» Exercise: Read the lines below. Copy out any that hold the string "none".
(Input records begins)
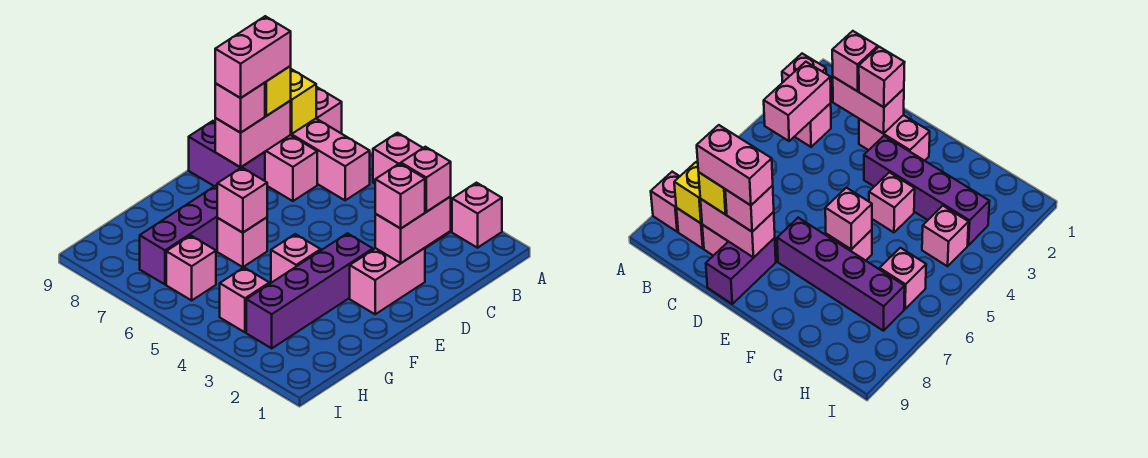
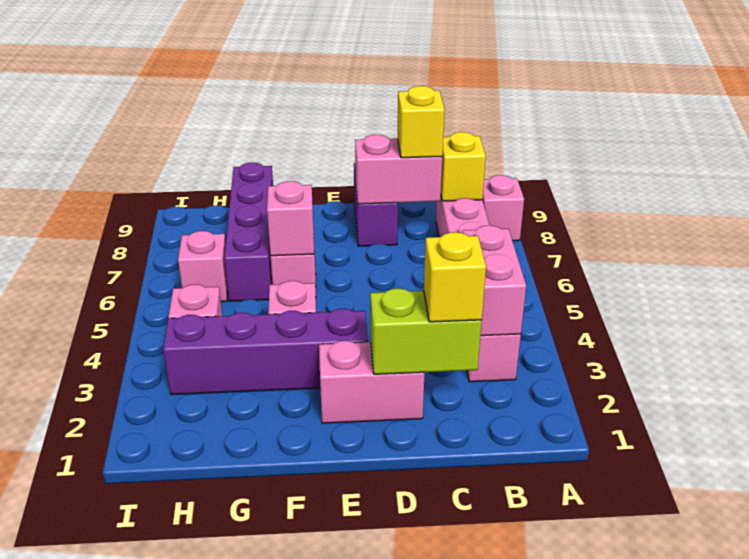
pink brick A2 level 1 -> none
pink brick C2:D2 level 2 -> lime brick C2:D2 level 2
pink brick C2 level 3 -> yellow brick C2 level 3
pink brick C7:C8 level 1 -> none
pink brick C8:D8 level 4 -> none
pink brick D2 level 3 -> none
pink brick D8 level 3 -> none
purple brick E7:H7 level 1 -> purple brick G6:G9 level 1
(Input records ends)
» Response to this task:
pink brick A2 level 1 -> none
pink brick C7:C8 level 1 -> none
pink brick C8:D8 level 4 -> none
pink brick D2 level 3 -> none
pink brick D8 level 3 -> none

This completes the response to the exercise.